◆ **Data records**
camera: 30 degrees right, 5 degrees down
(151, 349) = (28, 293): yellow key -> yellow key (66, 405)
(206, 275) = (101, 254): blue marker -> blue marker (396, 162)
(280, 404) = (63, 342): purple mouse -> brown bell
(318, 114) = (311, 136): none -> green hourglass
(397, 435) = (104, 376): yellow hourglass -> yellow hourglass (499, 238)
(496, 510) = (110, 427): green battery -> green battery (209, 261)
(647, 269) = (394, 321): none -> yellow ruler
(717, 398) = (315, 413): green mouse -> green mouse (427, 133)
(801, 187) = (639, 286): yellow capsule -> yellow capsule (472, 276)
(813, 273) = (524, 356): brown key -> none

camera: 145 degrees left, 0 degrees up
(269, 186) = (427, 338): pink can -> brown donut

==

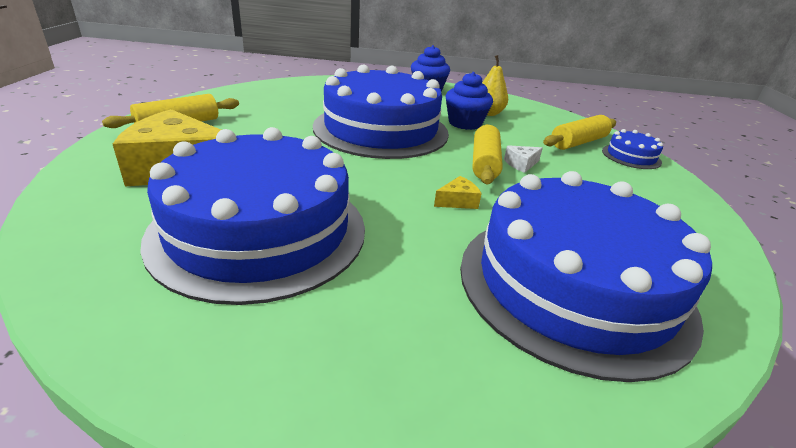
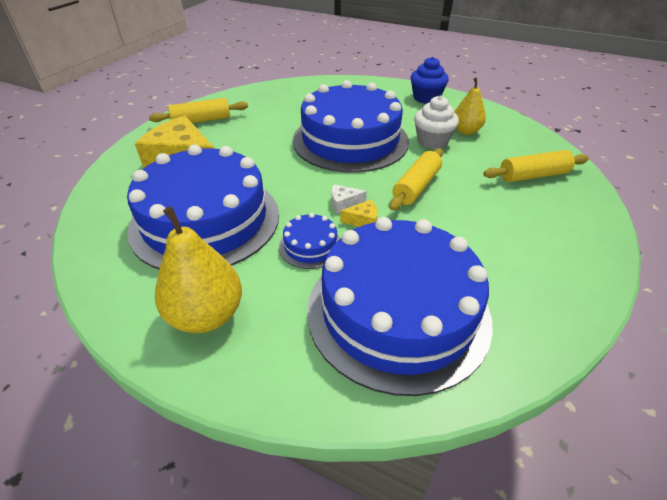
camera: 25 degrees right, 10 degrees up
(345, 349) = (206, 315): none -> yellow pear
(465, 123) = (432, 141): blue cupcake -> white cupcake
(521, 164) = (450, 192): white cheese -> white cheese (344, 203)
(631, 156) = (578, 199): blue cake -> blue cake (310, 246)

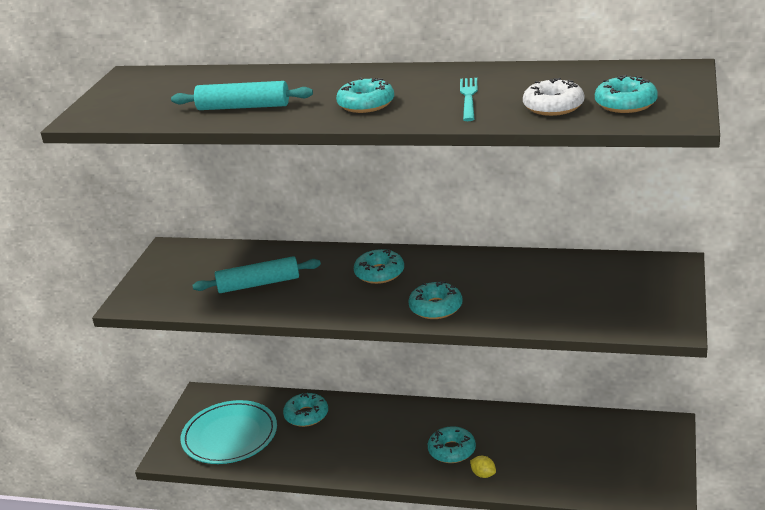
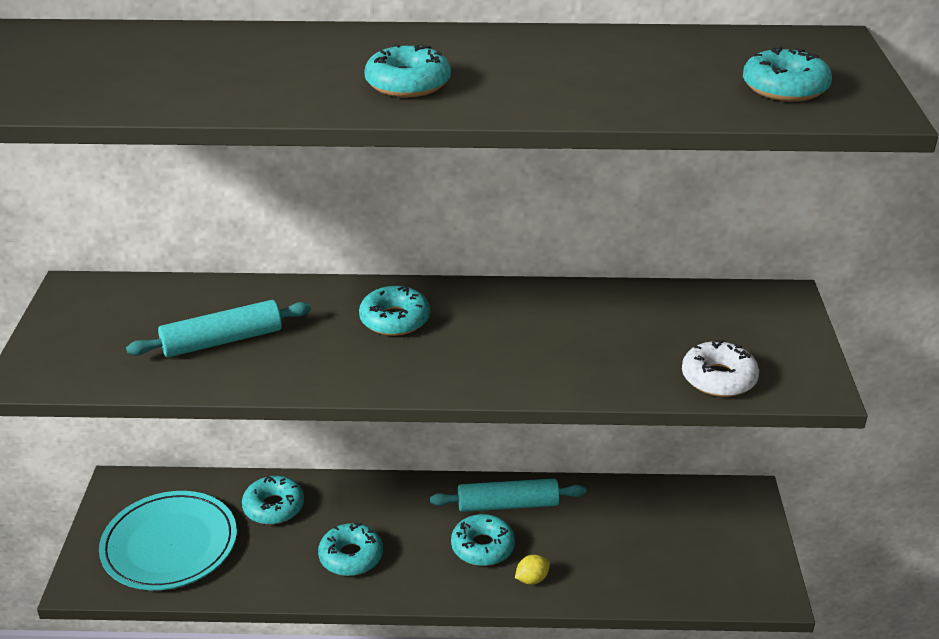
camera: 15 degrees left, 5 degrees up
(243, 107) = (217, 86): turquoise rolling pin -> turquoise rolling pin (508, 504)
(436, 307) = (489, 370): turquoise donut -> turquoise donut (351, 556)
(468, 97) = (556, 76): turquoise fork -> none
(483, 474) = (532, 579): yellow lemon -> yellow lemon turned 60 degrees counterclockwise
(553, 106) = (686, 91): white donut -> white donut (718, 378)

---

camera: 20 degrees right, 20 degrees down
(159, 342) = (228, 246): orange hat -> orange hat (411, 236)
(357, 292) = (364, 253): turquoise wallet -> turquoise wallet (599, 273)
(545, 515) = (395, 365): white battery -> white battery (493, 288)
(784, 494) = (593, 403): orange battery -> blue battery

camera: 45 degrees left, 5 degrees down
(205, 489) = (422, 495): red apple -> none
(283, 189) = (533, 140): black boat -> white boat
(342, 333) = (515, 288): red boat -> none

◆ **Your objective**
Determine how many lines in the listing above hold the word "hourglass", and reply with that number only.

◆ **Solution for this problem**
2